● **WORK ORDER**: The expected result is an exact restatement of the data, free of pictures.

● **SOURCE MATERIAL**:
= = =
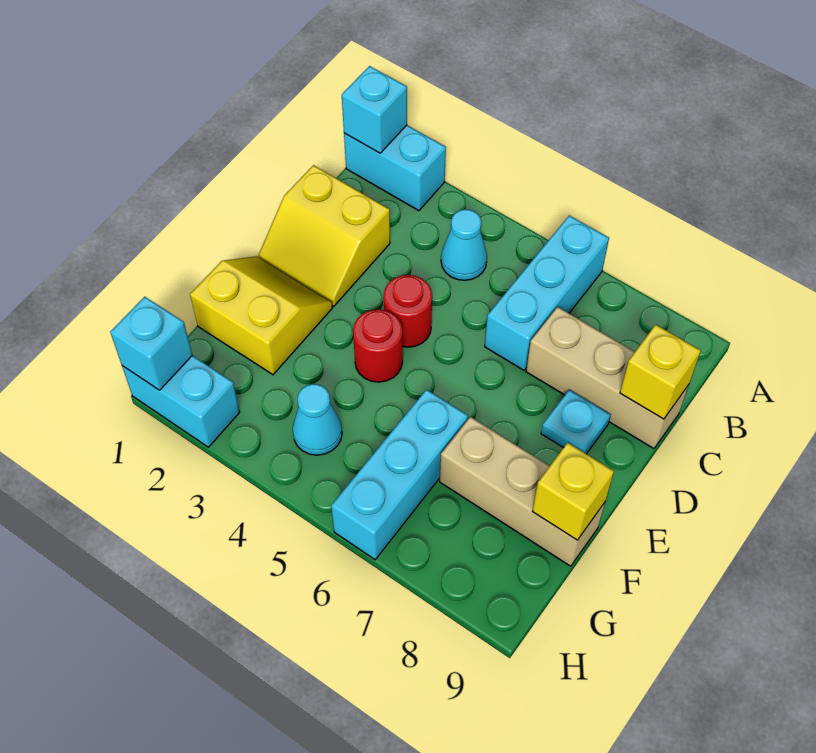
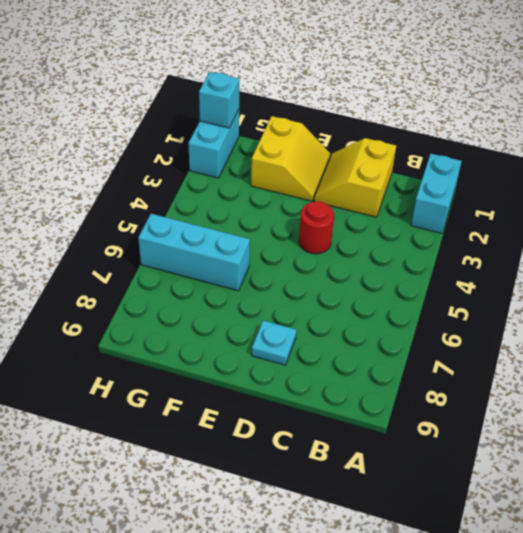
none -> cyan 1x3 brick [485,216,609,370]
none -> cyan 1x1 cone [441,209,487,280]
none -> tan 1x3 brick [526,307,689,449]

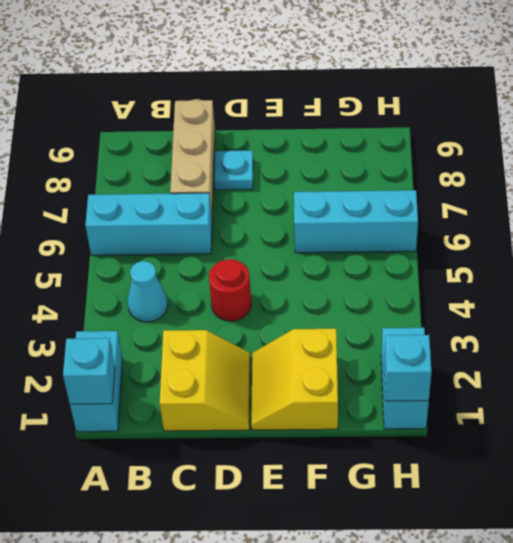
none -> red 1x1 round brick [353,309,403,382]
none -> tan 1x3 brick [440,417,605,566]
none -> cyan 1x1 cone [293,384,342,455]

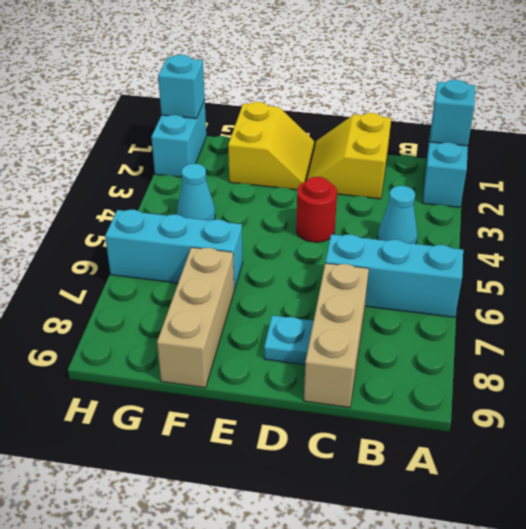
none -> red 1x1 round brick [353,309,403,382]
none -> yellow 1x1 brick [620,325,701,419]
none -> yellow 1x1 brick [532,443,614,540]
= = =
● **TASK SOLUTION**:
none -> cyan 1x3 brick [485,216,609,370]
none -> cyan 1x1 cone [441,209,487,280]
none -> tan 1x3 brick [526,307,689,449]

none -> red 1x1 round brick [353,309,403,382]
none -> tan 1x3 brick [440,417,605,566]
none -> cyan 1x1 cone [293,384,342,455]

none -> red 1x1 round brick [353,309,403,382]
none -> yellow 1x1 brick [620,325,701,419]
none -> yellow 1x1 brick [532,443,614,540]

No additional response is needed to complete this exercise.